* Items from a dataset:
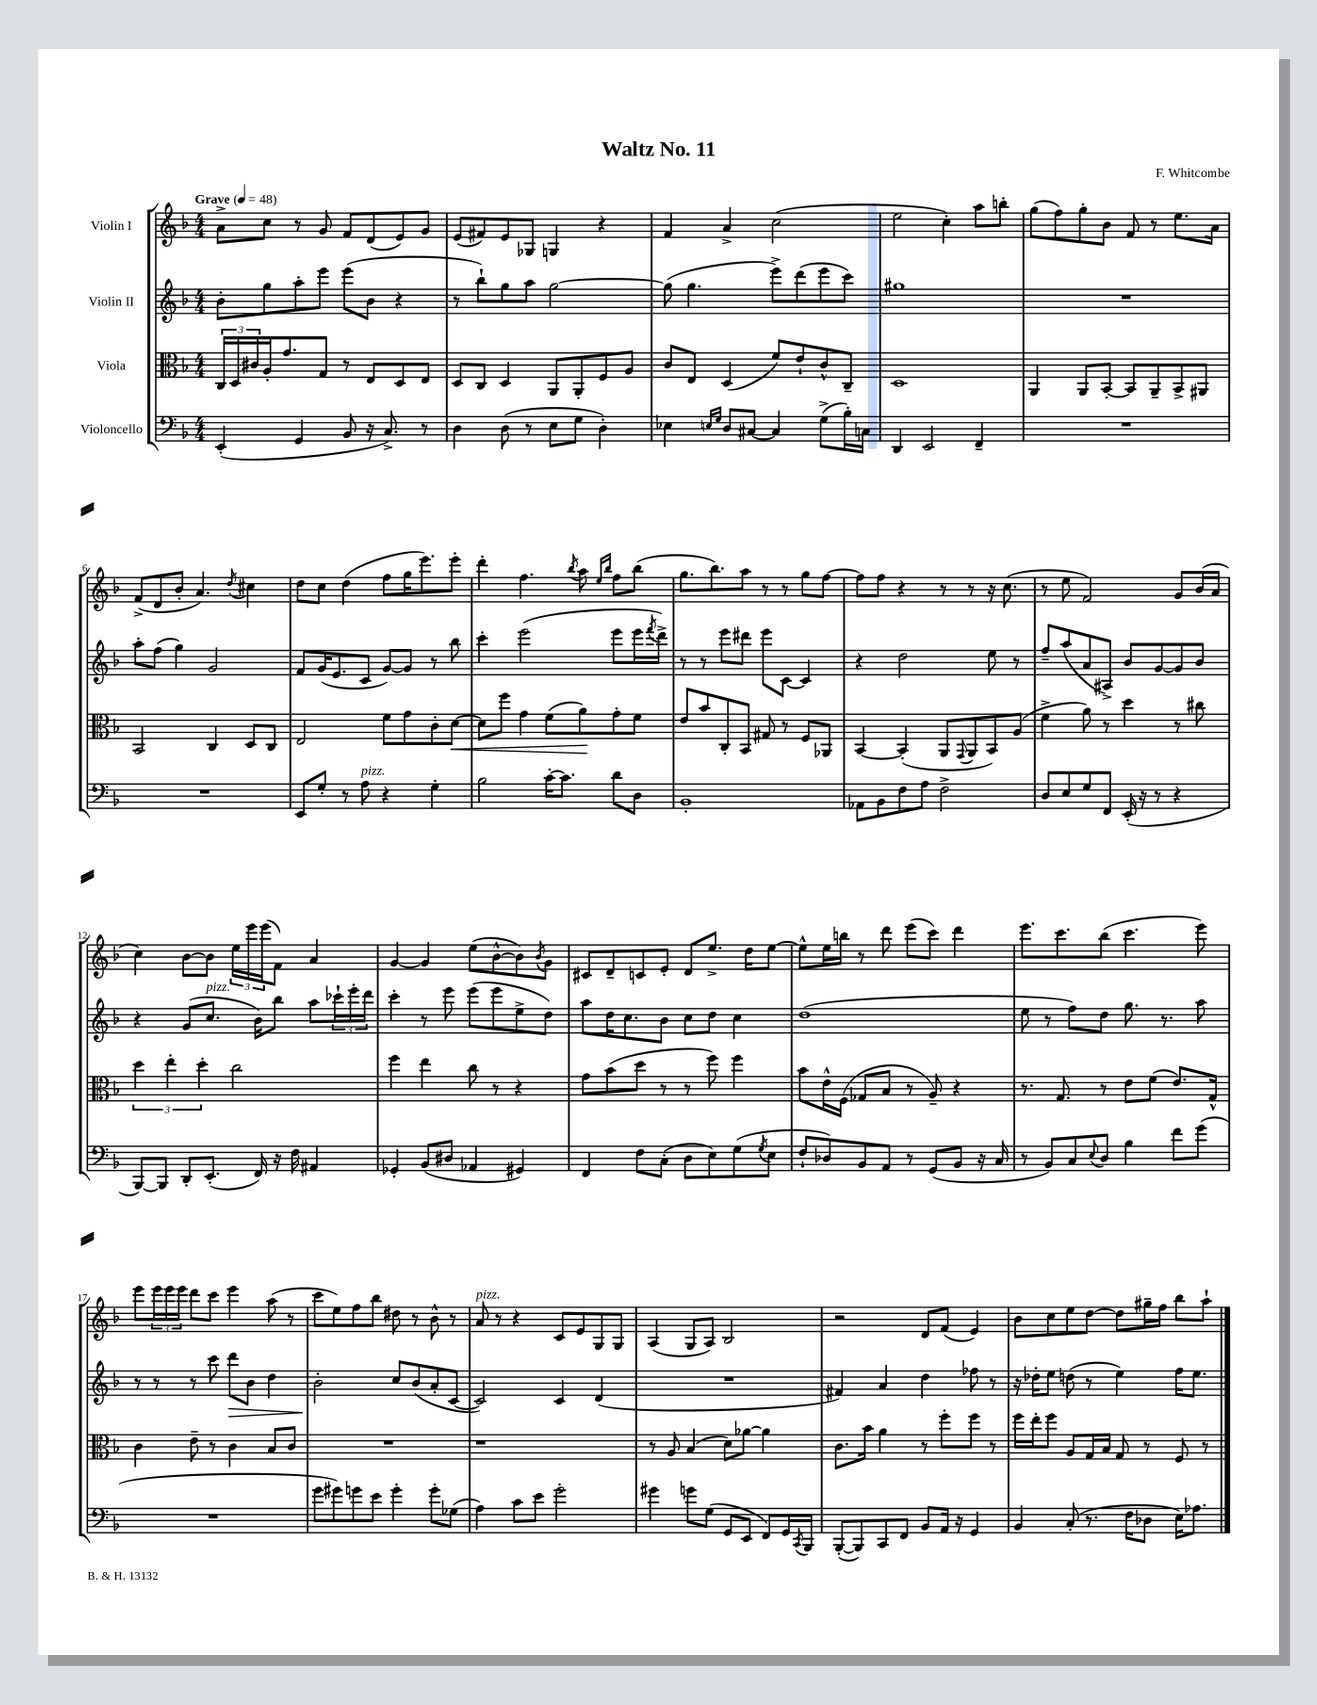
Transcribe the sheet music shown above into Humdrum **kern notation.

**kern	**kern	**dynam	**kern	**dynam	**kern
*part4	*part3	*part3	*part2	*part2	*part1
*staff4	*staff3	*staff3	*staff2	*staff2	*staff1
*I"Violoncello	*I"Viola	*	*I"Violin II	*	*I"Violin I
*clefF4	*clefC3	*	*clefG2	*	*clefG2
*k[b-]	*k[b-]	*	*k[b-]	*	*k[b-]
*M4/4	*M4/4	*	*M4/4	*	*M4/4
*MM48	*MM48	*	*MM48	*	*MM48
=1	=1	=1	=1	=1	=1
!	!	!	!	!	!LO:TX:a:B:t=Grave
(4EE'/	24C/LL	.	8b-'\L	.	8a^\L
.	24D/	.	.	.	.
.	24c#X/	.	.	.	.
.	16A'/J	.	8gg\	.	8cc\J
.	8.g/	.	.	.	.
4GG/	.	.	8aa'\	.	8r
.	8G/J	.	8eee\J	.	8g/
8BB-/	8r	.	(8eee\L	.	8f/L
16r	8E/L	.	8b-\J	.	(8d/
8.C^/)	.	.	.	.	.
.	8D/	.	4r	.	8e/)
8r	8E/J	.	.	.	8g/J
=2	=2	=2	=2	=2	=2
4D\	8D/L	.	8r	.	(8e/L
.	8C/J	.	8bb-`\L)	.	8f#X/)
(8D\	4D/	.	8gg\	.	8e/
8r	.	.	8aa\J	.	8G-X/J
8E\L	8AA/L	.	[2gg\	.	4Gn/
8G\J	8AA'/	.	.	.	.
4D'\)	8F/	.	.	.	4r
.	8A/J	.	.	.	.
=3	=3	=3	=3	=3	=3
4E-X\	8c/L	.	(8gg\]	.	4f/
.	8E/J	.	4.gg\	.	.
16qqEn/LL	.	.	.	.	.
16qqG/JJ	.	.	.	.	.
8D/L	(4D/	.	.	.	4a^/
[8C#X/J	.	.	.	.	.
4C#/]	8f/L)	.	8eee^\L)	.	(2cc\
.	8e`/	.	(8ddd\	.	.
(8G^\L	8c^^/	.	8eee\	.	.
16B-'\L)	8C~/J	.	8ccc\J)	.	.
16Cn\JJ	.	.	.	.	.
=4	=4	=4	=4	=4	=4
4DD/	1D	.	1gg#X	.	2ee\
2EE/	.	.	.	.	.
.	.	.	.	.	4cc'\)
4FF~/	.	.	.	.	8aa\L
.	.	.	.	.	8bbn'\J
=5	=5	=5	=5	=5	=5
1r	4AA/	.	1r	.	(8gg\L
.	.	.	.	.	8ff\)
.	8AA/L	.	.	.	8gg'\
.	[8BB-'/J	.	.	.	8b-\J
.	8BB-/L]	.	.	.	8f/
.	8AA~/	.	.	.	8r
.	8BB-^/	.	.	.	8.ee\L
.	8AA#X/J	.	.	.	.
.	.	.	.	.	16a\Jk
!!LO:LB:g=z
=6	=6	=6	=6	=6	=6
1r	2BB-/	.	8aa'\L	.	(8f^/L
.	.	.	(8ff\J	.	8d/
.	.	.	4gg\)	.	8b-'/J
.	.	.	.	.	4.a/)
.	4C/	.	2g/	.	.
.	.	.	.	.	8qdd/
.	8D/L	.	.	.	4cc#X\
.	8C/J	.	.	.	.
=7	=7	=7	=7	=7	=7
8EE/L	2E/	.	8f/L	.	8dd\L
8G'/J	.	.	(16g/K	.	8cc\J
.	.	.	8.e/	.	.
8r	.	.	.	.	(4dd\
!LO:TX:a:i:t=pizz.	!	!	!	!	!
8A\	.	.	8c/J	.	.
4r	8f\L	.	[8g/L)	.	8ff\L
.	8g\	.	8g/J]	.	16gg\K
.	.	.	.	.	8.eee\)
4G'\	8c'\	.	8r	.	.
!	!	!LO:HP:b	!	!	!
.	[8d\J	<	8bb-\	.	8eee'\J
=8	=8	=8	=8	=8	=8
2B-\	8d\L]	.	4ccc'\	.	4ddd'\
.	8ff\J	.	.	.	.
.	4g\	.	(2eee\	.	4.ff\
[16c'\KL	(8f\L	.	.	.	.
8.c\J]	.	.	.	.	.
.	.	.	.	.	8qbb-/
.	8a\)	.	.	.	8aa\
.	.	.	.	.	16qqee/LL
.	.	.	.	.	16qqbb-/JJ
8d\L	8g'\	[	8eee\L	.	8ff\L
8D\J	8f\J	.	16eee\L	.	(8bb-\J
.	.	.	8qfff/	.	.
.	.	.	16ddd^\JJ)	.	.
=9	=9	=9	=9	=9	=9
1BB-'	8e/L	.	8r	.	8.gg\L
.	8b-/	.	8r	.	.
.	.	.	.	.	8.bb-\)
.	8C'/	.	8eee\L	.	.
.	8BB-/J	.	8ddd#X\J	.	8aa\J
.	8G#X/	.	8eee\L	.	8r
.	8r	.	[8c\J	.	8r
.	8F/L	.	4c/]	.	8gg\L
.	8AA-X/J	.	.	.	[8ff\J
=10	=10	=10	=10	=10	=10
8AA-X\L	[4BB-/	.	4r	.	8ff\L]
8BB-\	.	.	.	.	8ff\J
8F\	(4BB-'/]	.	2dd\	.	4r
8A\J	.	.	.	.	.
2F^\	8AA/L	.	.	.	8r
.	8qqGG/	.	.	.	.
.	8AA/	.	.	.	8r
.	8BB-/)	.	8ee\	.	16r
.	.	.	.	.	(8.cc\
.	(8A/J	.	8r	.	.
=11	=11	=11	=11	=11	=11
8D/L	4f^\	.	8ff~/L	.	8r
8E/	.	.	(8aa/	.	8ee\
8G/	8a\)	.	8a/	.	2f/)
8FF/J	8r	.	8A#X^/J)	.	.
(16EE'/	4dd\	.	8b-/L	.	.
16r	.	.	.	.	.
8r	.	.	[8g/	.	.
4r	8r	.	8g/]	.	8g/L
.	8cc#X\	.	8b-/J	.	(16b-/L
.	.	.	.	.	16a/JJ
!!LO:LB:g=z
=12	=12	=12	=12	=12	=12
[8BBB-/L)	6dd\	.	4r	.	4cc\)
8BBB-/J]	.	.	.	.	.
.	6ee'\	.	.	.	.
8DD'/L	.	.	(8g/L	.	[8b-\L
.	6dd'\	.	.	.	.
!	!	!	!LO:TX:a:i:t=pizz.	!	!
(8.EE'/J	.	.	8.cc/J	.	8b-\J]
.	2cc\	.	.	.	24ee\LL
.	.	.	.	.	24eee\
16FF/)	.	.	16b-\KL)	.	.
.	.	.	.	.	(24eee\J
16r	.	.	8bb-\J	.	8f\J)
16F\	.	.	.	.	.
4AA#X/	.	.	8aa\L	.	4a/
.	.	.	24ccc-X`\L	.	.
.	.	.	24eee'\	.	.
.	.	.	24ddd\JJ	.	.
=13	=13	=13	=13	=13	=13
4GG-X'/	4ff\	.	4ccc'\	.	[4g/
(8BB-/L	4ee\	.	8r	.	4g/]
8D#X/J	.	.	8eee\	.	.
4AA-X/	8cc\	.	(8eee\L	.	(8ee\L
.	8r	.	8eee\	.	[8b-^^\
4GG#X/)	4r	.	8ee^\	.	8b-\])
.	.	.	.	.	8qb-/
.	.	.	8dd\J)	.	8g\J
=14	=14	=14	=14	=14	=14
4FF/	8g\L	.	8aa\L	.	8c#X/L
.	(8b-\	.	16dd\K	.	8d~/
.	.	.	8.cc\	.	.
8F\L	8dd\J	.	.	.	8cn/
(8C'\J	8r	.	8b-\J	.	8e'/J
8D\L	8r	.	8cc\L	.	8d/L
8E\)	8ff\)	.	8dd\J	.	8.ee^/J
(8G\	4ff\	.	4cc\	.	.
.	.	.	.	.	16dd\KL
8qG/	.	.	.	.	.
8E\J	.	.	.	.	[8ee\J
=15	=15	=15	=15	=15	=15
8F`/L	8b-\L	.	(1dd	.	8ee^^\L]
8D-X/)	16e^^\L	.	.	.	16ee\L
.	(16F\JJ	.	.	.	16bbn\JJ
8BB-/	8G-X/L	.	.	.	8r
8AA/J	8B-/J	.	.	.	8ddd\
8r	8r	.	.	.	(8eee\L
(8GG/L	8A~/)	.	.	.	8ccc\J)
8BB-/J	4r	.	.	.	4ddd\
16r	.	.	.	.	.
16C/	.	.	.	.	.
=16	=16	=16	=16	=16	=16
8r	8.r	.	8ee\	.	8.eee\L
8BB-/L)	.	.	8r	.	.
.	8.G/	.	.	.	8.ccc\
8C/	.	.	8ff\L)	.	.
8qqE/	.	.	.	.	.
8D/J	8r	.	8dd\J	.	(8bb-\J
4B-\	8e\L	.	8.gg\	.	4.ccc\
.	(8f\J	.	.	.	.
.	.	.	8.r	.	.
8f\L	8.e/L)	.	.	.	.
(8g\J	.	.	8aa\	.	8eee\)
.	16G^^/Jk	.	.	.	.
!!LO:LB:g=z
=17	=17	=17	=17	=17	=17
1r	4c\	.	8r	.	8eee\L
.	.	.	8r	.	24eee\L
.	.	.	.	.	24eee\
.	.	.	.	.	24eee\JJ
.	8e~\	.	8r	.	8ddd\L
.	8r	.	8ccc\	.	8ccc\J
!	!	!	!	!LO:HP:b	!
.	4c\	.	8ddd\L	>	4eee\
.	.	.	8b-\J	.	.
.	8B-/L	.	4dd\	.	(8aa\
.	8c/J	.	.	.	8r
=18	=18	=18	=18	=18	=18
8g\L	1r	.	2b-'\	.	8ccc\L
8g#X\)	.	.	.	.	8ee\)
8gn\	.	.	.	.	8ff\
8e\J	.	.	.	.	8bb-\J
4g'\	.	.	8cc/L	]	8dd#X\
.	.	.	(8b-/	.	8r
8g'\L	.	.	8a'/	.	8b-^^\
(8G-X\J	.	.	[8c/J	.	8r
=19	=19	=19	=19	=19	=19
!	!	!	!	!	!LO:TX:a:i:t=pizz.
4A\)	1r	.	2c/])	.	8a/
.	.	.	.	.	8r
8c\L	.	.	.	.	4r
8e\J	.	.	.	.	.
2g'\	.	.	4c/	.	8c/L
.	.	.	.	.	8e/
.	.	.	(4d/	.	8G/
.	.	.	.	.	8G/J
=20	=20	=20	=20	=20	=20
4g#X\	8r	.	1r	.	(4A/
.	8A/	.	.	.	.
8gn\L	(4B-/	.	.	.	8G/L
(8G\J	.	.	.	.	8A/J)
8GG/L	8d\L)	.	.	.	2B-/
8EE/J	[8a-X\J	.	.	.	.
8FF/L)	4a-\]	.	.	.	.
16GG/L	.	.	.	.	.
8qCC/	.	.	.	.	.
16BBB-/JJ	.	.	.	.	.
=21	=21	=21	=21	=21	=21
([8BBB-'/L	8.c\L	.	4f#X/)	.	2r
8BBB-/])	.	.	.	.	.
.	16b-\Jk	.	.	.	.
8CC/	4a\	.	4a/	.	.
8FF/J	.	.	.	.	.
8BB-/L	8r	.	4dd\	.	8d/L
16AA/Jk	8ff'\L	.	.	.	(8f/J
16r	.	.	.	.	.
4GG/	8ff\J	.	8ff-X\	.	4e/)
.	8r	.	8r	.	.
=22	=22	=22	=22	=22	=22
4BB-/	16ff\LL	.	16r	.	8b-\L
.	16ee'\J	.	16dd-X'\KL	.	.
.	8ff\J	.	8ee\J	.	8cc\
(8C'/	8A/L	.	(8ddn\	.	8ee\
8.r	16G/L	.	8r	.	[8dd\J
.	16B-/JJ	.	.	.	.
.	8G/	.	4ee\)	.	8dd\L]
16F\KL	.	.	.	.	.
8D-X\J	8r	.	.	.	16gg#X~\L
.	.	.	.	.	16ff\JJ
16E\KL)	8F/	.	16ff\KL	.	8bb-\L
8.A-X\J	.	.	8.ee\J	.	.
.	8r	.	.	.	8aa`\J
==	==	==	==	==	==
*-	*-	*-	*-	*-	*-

* WHAT THE EXERCISE ASKS: Which lines in the records above contain the string "kern"? Extract each of them.

* THE COMPLETED TASK:
Transcribe the sheet music shown above into Humdrum **kern notation.
**kern	**kern	**dynam	**kern	**dynam	**kern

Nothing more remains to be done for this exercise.